- [Record set]
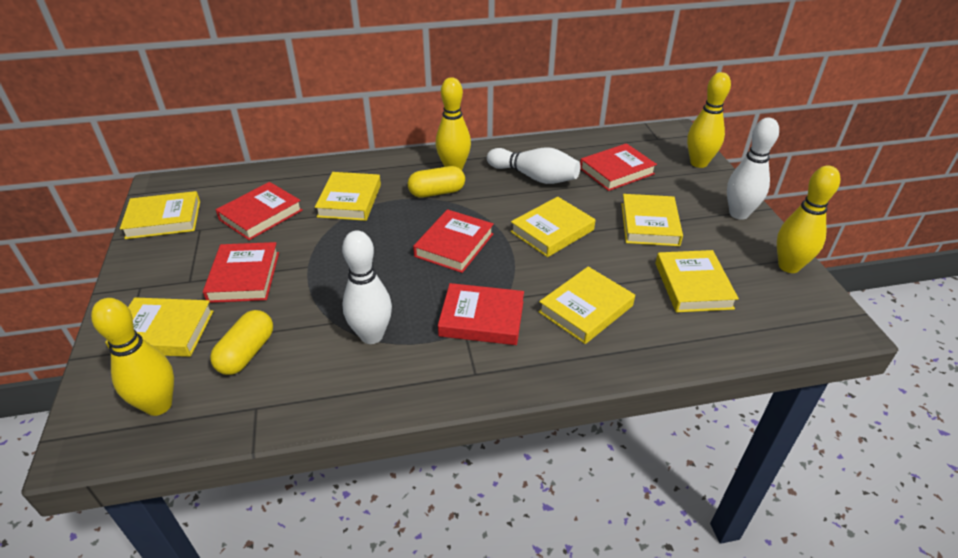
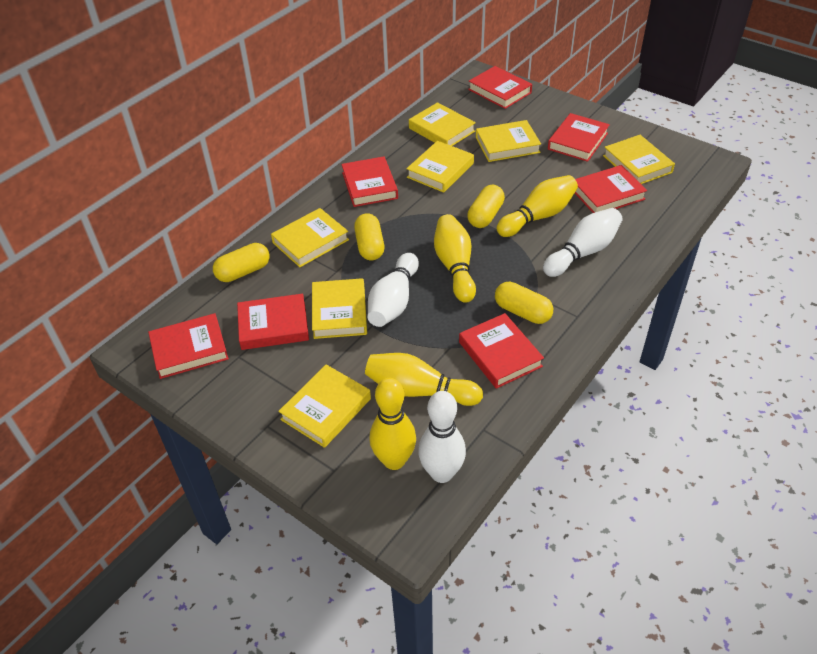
red book: 5 -> 7
yellow capsule: 2 -> 4

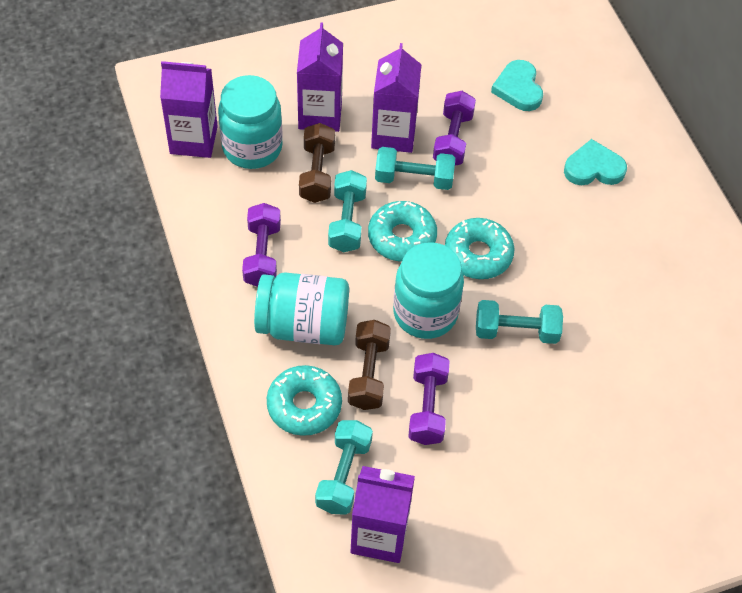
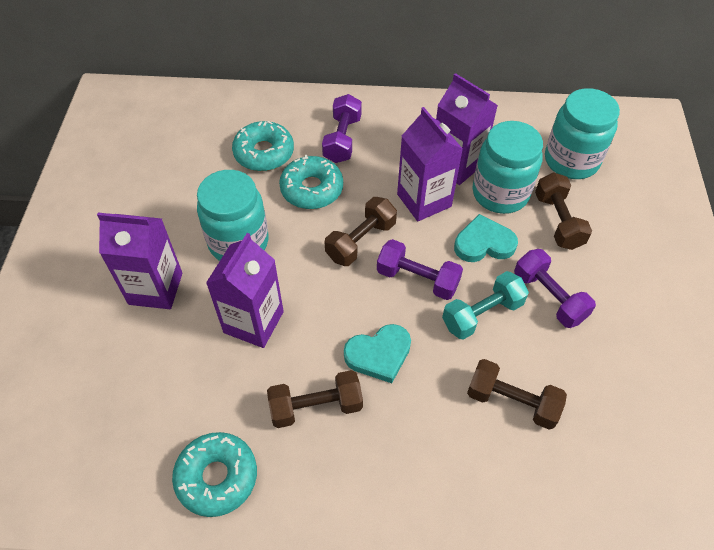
brown dumbbell: 2 -> 4
turquoise dumbbell: 4 -> 1

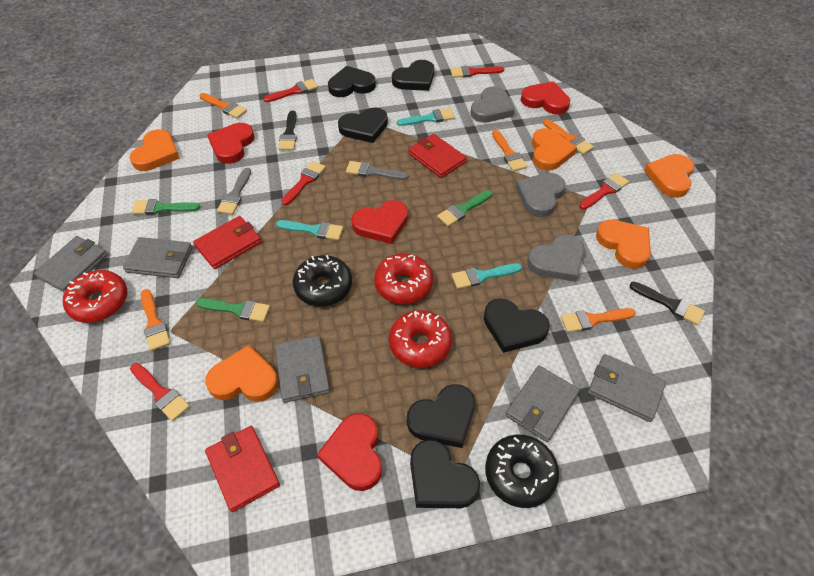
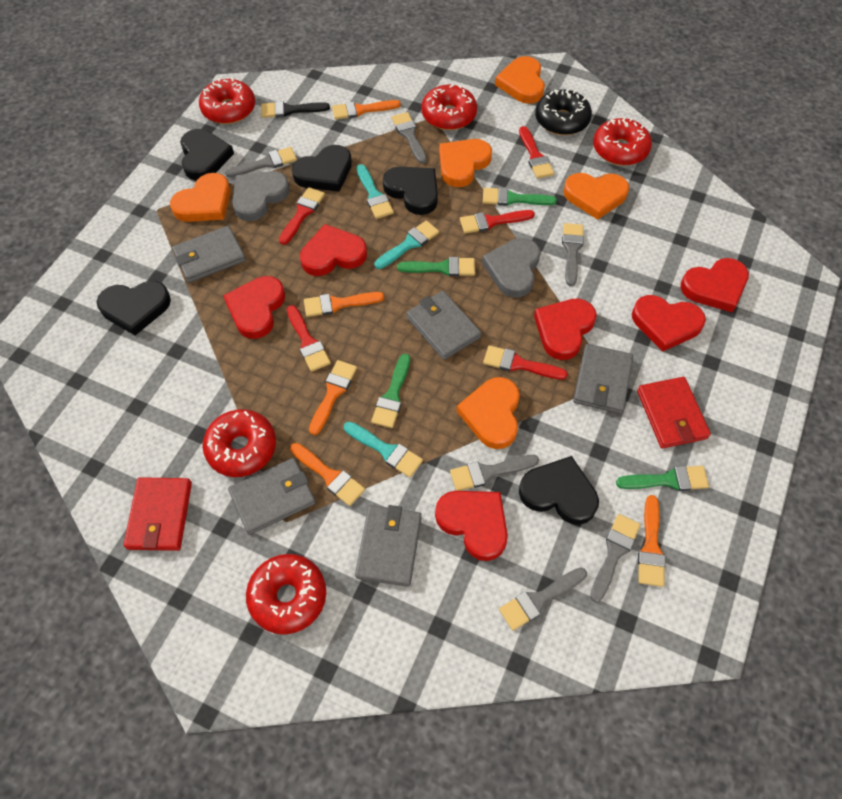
black brush: 2 -> 1
black donut: 2 -> 1
black heart: 6 -> 5
green brush: 3 -> 4
grey brush: 2 -> 6
grey heart: 3 -> 2
red donut: 3 -> 5
red heart: 4 -> 6
red wallet: 3 -> 2

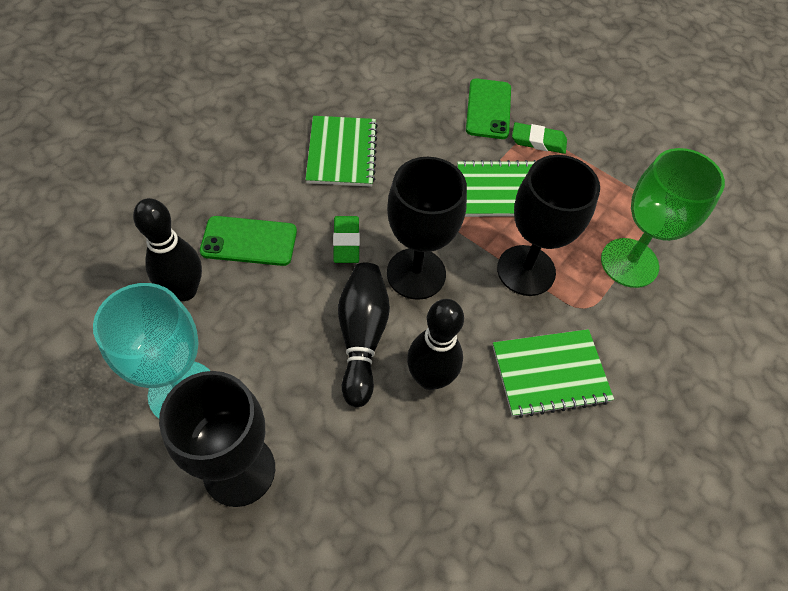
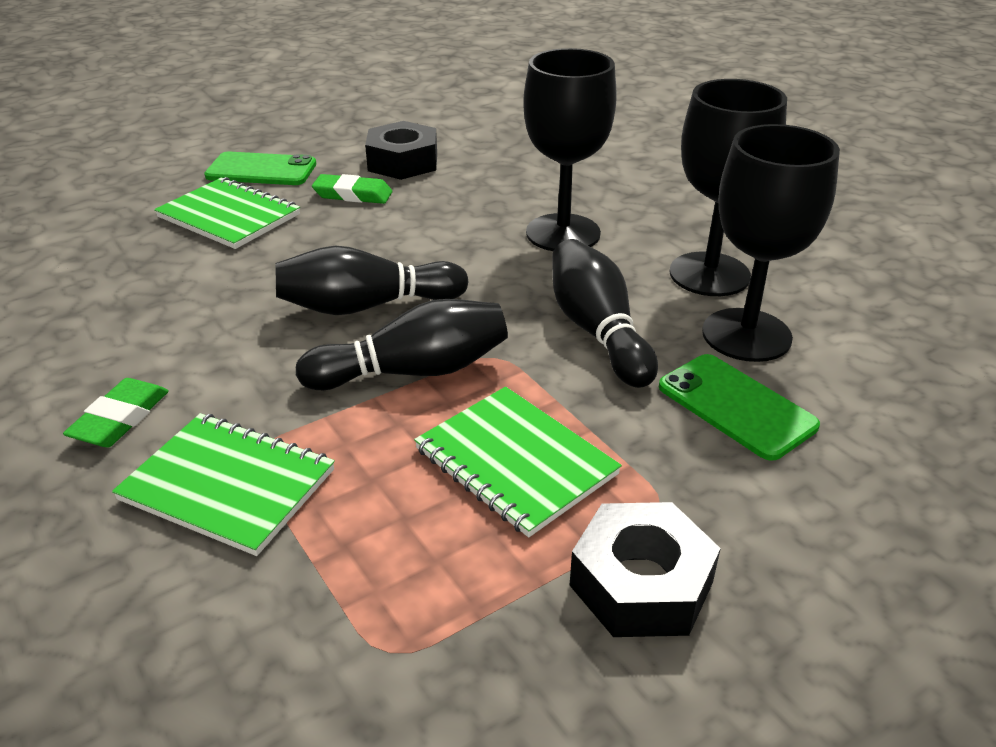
black nut: 0 -> 2
green goblet: 1 -> 0
turquoise goblet: 1 -> 0

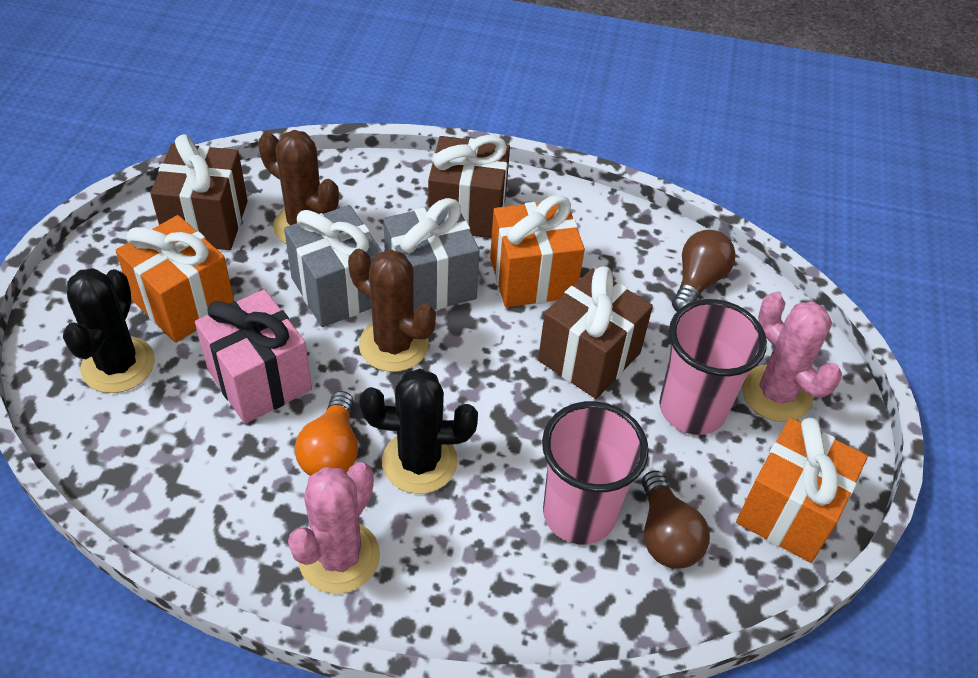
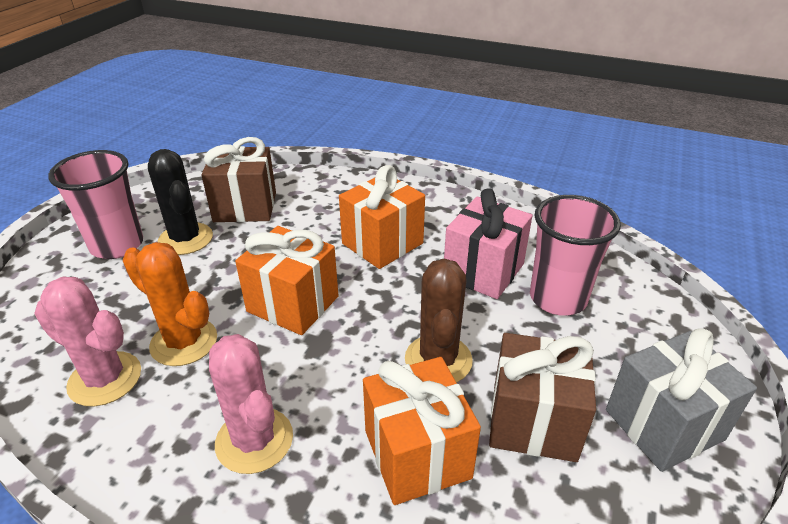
black cactus: 2 -> 1
brown cactus: 2 -> 1
brown gift: 3 -> 2
brown light bulb: 2 -> 0
grey gift: 2 -> 1
orange cactus: 0 -> 1
orange light bulb: 1 -> 0

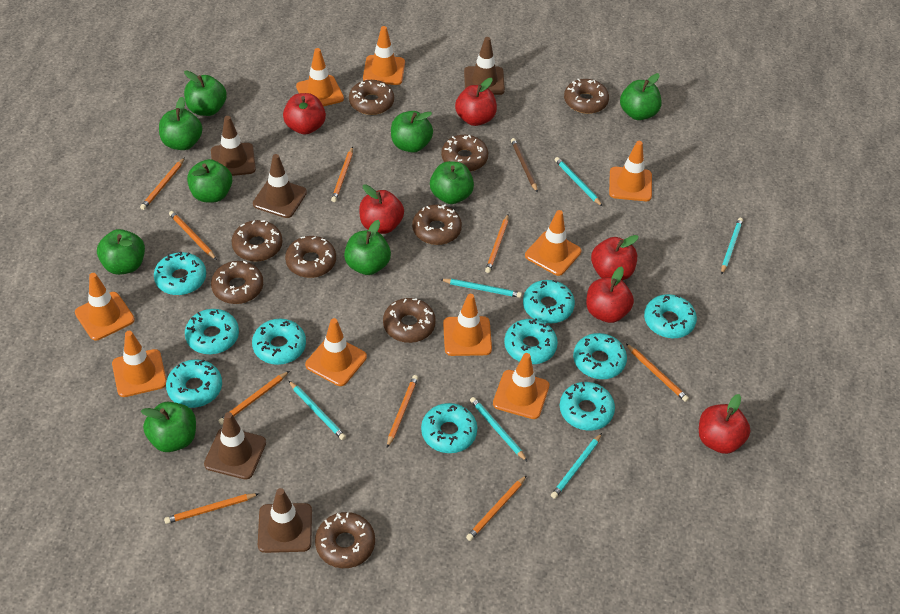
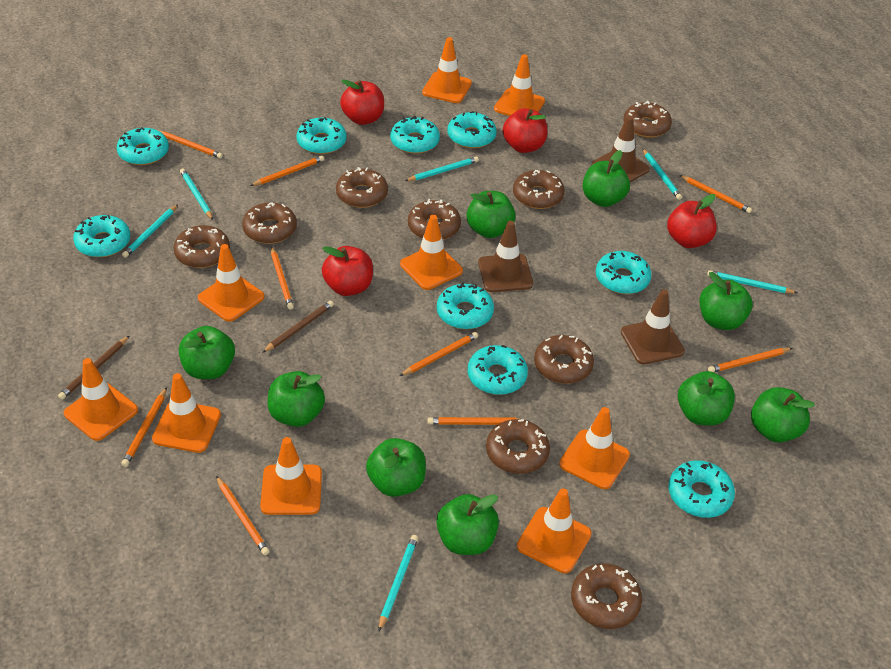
brown pencil: 1 -> 2
brown traffic cone: 5 -> 3
red apple: 6 -> 4
turquoise donut: 10 -> 9

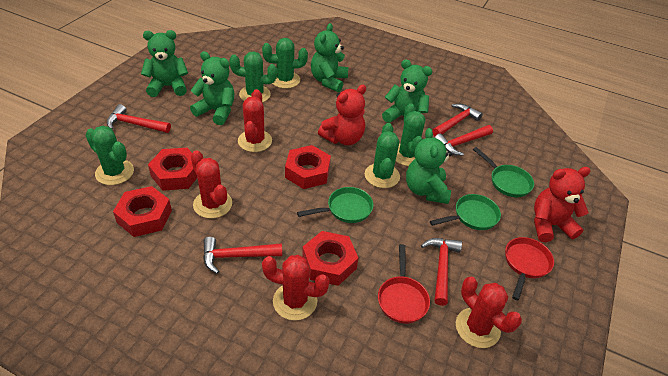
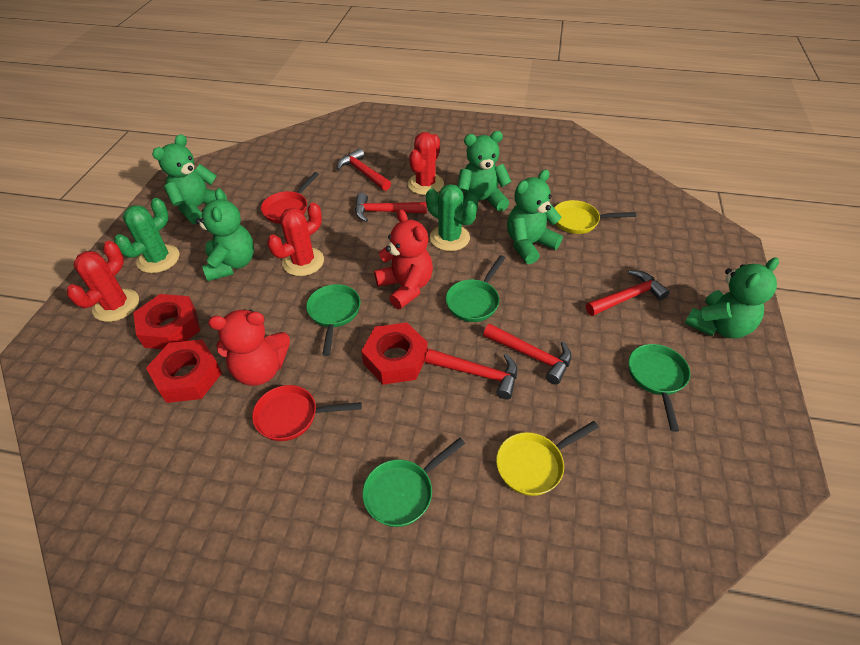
green cactus: 5 -> 2
green pan: 3 -> 4
red cactus: 4 -> 3
red nut: 4 -> 3
yellow pan: 0 -> 2

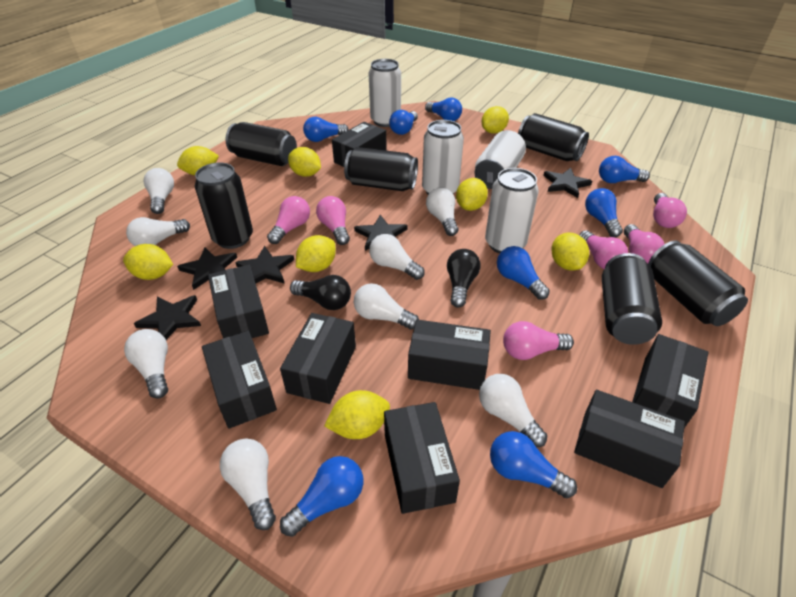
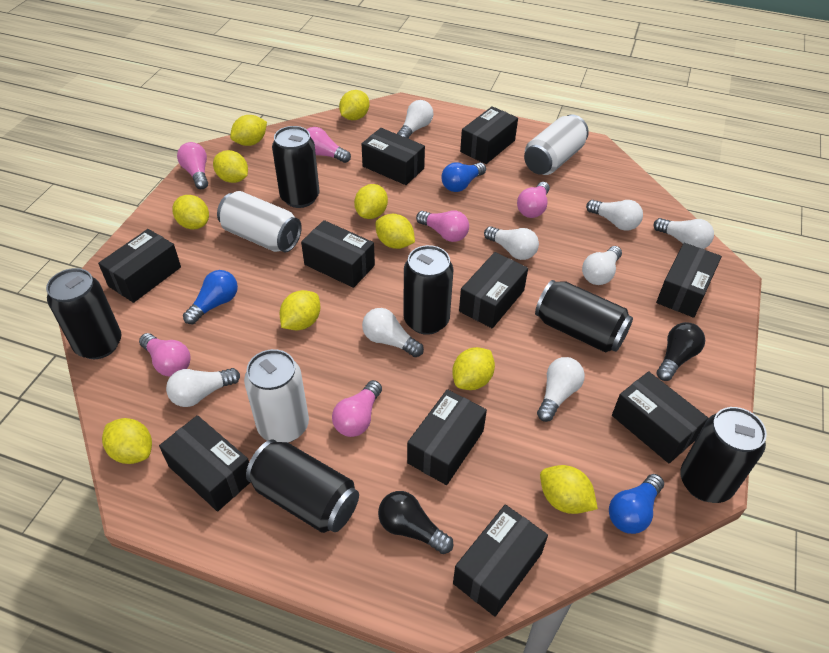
black box: 8 -> 10
black star: 5 -> 0
blue light bulb: 8 -> 3
white can: 4 -> 3
yellow lemon: 8 -> 10

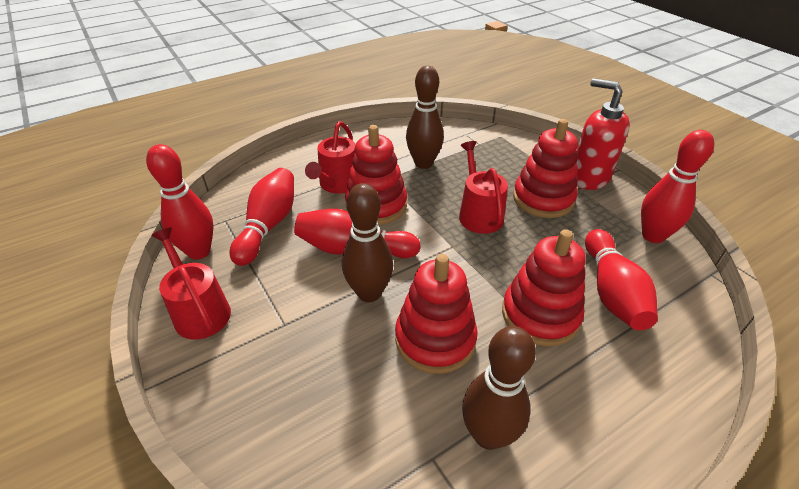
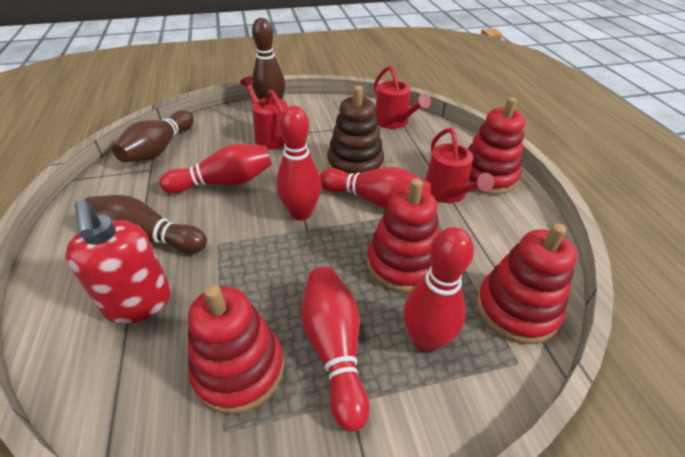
brown stacking toy: 0 -> 1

- [What the task asks] The lines above starting at the one that holds "turquoise goblet: 1 -> 0" and ending at the one that holds "black box: 8 -> 10" are to be written out exactly, ends included, and no pictures are to be copied.

- [Exercise result]
turquoise goblet: 1 -> 0

black cactus: 2 -> 1
brown cactus: 2 -> 1
brown gift: 3 -> 2
brown light bulb: 2 -> 0
grey gift: 2 -> 1
orange cactus: 0 -> 1
orange light bulb: 1 -> 0

brown pencil: 1 -> 2
brown traffic cone: 5 -> 3
red apple: 6 -> 4
turquoise donut: 10 -> 9

green cactus: 5 -> 2
green pan: 3 -> 4
red cactus: 4 -> 3
red nut: 4 -> 3
yellow pan: 0 -> 2

black box: 8 -> 10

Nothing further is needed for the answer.